→ ASSIGNMENT
Show me each line of the listing below where the word "MISO" appears.

⟨

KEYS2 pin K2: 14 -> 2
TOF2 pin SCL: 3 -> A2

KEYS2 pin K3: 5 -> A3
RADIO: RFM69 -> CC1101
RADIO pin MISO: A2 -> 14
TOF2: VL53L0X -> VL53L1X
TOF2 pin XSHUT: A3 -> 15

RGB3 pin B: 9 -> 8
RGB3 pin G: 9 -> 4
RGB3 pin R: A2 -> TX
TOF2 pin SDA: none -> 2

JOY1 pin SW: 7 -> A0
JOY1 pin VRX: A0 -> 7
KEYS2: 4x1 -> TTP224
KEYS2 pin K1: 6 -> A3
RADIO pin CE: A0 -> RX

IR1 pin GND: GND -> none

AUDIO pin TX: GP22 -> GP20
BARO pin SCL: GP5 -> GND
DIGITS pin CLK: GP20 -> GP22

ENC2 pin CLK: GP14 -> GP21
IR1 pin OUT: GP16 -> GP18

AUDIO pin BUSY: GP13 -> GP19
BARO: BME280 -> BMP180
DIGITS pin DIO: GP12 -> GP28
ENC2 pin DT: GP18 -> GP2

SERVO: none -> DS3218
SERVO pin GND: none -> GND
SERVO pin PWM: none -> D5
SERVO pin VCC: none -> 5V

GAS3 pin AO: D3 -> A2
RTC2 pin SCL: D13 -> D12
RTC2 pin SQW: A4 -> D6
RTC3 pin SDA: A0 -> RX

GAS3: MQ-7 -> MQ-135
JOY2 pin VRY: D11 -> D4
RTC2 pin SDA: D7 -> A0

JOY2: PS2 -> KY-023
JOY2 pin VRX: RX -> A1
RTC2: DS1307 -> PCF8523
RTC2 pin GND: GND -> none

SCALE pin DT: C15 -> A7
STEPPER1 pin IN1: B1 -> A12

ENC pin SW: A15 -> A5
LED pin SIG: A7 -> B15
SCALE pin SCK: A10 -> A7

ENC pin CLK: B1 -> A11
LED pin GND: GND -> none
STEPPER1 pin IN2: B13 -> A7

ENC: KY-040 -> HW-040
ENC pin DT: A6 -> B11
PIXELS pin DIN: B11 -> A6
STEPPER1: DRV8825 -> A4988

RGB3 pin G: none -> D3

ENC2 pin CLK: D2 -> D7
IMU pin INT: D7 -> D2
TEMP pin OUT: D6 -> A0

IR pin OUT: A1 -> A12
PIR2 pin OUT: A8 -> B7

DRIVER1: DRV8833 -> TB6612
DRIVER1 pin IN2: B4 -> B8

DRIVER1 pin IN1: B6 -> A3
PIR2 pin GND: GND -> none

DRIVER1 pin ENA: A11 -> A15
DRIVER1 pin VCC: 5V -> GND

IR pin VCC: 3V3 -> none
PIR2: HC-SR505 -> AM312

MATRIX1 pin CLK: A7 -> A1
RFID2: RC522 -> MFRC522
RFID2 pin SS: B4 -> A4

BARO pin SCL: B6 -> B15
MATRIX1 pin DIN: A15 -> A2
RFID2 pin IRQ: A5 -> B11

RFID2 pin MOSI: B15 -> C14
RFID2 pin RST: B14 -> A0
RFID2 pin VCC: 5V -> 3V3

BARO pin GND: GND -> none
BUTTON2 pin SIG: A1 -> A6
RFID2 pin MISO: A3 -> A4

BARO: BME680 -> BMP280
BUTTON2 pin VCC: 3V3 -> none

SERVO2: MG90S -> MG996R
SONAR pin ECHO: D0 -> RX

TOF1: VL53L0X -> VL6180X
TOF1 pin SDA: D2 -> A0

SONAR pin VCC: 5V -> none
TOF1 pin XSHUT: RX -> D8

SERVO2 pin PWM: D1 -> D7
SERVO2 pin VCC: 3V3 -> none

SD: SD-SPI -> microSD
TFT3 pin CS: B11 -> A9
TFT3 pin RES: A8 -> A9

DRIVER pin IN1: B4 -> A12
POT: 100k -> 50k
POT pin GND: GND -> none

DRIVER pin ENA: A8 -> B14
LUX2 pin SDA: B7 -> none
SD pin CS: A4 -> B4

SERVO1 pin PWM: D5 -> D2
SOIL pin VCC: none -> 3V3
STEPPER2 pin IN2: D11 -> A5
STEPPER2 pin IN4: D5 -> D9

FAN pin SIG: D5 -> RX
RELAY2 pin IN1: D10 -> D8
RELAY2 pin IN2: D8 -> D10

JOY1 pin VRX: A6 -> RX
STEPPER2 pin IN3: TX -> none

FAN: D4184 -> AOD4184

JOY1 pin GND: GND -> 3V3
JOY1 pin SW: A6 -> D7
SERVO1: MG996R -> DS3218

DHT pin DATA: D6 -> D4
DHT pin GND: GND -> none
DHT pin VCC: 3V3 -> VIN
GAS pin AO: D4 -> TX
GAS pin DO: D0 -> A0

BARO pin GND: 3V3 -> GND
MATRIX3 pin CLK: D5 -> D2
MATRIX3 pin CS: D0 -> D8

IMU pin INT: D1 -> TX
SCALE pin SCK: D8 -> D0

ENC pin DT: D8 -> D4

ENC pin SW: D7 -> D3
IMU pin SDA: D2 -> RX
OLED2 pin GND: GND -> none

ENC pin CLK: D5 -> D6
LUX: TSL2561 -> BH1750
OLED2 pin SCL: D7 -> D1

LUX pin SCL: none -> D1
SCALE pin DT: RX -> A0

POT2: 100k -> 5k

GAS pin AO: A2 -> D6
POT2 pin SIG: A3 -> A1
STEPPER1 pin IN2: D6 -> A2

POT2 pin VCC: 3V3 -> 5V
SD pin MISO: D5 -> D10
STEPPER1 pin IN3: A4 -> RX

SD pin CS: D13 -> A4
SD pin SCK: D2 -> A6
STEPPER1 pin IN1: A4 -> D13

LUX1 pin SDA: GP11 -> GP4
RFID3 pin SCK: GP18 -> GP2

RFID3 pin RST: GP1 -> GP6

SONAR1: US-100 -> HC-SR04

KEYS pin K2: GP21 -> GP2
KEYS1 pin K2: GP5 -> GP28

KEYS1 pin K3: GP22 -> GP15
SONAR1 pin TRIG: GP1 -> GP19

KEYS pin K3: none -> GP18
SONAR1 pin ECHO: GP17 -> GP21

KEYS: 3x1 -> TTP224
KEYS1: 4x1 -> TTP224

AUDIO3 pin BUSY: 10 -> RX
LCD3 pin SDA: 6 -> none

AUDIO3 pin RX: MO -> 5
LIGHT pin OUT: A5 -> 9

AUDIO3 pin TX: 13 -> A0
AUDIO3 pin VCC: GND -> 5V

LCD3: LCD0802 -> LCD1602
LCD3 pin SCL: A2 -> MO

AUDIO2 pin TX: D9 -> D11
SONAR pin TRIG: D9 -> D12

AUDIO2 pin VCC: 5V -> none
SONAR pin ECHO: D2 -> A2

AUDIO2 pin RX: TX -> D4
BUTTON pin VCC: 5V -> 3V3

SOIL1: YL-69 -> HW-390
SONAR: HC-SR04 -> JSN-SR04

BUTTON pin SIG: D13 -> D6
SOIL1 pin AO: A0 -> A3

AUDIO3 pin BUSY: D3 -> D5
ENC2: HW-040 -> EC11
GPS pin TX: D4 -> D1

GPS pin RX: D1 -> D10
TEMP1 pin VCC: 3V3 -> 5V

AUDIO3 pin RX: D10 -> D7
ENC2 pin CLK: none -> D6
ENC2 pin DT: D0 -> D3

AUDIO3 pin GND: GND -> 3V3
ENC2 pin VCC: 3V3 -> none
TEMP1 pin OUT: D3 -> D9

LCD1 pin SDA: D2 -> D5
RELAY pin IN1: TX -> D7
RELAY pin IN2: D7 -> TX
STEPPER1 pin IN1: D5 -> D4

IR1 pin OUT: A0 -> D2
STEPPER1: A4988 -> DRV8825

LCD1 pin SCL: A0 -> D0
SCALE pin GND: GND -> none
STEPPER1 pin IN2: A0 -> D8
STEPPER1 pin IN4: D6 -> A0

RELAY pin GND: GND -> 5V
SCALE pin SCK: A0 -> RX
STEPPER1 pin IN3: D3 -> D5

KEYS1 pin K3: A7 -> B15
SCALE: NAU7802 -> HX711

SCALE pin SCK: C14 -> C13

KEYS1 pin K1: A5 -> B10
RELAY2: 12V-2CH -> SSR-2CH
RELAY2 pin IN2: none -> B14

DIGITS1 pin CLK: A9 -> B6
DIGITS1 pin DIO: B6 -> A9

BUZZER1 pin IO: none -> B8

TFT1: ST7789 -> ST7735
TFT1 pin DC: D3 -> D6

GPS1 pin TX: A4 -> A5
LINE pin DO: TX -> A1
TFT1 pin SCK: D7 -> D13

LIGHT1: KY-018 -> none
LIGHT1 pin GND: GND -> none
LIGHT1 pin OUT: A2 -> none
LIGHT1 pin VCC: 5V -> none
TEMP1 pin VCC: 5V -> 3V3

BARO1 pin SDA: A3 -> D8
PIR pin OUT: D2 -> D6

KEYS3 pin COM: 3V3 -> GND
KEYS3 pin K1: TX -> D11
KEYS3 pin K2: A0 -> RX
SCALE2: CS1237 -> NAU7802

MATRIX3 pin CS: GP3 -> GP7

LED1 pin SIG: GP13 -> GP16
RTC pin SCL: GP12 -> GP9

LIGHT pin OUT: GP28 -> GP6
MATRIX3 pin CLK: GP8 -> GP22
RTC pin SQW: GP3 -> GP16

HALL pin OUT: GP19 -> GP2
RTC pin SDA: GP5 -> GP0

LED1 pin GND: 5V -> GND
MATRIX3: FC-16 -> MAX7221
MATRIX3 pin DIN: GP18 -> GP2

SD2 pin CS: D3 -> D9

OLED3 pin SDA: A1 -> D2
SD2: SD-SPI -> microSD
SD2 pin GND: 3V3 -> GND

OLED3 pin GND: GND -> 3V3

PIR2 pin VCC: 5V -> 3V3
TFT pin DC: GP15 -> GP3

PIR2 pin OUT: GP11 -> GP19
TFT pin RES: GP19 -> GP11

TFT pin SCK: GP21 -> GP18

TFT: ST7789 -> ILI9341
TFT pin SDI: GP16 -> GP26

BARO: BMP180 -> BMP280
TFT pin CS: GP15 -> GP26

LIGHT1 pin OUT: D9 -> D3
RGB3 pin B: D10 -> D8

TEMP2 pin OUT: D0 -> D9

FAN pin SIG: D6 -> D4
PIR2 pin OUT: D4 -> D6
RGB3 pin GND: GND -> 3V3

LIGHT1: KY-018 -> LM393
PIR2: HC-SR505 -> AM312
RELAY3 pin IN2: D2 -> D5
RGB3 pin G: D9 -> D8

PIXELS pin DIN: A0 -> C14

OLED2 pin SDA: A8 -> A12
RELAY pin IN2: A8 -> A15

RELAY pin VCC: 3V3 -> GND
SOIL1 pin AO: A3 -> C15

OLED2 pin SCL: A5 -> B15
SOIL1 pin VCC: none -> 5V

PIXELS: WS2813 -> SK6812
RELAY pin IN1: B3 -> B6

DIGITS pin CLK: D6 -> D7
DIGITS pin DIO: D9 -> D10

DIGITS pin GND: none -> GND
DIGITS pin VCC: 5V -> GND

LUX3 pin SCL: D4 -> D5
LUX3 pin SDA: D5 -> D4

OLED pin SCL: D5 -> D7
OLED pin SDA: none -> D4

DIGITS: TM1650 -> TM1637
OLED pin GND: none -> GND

⟩

→ EXERCISE OUTPUT
RADIO pin MISO: A2 -> 14
RFID2 pin MISO: A3 -> A4
SD pin MISO: D5 -> D10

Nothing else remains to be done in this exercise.